# Work order:
Copy out exactly the stretch of the listing below that begins at the line containing "(232, 242) = (653, 254): white" and ends at the line containing "camera: 60 degrees right, 0 degrees up", and copy nothing outside it.

START Given entries

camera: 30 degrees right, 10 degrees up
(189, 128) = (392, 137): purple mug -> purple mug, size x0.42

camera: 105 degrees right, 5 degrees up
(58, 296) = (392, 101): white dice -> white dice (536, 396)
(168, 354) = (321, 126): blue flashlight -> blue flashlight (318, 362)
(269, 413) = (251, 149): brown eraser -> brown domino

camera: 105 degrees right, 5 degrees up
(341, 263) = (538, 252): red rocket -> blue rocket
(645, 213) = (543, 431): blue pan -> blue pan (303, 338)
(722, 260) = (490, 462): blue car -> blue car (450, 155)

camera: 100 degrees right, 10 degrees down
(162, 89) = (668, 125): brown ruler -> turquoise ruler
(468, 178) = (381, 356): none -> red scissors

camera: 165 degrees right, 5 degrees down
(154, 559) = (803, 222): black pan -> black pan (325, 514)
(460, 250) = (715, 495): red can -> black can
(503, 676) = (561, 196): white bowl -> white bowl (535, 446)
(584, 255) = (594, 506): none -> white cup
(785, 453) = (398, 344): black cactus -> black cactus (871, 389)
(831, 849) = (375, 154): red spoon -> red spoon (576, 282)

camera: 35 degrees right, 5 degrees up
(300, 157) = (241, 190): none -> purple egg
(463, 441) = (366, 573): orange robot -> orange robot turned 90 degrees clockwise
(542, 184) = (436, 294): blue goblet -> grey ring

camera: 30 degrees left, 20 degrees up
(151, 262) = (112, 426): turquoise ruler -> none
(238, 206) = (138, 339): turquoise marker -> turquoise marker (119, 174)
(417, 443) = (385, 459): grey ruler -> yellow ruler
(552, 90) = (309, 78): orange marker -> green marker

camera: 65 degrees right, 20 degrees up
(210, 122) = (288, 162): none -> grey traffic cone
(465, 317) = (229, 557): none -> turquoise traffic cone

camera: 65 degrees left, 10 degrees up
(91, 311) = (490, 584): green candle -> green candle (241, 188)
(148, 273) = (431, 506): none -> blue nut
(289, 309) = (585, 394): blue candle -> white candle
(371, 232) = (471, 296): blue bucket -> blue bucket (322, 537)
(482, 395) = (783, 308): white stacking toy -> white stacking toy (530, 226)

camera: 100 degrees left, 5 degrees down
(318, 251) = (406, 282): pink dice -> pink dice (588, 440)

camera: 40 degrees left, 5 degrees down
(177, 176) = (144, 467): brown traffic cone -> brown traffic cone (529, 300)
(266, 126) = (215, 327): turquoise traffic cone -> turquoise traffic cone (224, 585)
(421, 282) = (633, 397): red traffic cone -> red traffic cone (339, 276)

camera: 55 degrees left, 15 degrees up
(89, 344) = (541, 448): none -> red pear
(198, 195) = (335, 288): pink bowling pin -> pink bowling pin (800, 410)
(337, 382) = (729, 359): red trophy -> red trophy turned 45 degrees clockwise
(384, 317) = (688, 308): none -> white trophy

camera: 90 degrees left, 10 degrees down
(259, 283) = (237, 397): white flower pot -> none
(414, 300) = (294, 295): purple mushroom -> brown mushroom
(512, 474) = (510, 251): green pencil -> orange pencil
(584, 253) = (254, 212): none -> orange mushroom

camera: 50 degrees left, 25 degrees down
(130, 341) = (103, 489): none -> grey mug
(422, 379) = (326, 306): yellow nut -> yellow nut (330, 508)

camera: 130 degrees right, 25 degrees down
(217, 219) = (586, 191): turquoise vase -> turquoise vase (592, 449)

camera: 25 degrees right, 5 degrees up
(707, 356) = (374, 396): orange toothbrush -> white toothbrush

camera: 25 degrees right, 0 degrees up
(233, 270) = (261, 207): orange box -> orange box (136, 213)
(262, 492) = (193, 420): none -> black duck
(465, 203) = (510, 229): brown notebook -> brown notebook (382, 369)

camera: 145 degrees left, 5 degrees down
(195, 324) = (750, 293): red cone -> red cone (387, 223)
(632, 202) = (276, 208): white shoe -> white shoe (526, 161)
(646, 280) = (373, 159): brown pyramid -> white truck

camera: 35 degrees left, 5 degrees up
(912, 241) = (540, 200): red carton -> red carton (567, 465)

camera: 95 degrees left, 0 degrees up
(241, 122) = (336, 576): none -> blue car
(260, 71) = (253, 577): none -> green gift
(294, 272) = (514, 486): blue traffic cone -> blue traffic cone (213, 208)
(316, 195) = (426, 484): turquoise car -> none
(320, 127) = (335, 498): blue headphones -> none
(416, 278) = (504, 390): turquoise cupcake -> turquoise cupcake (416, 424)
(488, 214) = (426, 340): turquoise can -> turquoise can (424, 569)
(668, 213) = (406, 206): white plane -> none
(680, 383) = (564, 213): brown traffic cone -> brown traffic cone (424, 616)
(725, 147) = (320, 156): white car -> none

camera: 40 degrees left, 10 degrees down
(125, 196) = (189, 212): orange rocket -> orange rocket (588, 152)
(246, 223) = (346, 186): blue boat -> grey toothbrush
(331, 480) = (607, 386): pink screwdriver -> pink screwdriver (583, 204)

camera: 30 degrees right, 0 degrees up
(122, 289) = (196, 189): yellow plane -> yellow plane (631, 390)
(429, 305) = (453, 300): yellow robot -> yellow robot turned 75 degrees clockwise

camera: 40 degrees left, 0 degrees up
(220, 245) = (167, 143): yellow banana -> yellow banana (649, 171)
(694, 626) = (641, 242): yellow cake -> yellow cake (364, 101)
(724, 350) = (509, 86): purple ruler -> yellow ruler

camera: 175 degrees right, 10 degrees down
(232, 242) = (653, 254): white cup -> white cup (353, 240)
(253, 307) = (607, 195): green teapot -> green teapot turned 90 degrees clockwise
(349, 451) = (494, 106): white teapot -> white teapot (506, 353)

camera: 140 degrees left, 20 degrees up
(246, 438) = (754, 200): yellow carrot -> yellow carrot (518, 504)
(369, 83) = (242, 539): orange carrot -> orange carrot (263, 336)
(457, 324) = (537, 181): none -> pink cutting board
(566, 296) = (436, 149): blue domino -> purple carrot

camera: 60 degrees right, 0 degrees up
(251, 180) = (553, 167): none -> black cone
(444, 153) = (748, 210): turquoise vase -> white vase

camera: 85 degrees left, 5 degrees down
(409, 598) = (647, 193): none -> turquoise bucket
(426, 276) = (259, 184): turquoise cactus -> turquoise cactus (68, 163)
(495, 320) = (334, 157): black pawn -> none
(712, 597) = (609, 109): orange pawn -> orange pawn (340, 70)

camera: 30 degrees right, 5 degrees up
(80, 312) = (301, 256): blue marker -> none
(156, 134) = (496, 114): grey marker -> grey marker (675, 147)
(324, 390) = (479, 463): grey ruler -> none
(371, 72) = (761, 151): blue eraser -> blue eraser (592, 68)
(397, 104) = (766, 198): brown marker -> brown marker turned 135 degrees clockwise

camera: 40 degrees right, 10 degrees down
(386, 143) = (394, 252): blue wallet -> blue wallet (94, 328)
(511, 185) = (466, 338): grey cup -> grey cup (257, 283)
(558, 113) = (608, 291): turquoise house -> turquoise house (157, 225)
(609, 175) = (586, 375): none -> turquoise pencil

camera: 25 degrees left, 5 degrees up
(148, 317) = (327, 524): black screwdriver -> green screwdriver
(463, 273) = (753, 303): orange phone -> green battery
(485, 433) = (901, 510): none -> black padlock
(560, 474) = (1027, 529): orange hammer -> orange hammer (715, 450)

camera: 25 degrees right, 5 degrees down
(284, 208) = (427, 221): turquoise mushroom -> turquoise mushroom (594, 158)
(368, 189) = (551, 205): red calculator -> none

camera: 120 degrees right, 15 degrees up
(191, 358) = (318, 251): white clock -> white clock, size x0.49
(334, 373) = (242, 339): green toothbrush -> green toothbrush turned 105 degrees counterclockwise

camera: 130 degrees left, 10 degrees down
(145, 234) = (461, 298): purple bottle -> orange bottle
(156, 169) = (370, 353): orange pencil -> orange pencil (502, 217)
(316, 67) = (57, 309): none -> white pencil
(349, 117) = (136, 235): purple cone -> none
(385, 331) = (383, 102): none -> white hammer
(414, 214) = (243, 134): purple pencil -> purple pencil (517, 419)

END Given entries

# Answer to the problem:
(232, 242) = (653, 254): white cup -> white cup (353, 240)
(253, 307) = (607, 195): green teapot -> green teapot turned 90 degrees clockwise
(349, 451) = (494, 106): white teapot -> white teapot (506, 353)

camera: 140 degrees left, 20 degrees up
(246, 438) = (754, 200): yellow carrot -> yellow carrot (518, 504)
(369, 83) = (242, 539): orange carrot -> orange carrot (263, 336)
(457, 324) = (537, 181): none -> pink cutting board
(566, 296) = (436, 149): blue domino -> purple carrot

camera: 60 degrees right, 0 degrees up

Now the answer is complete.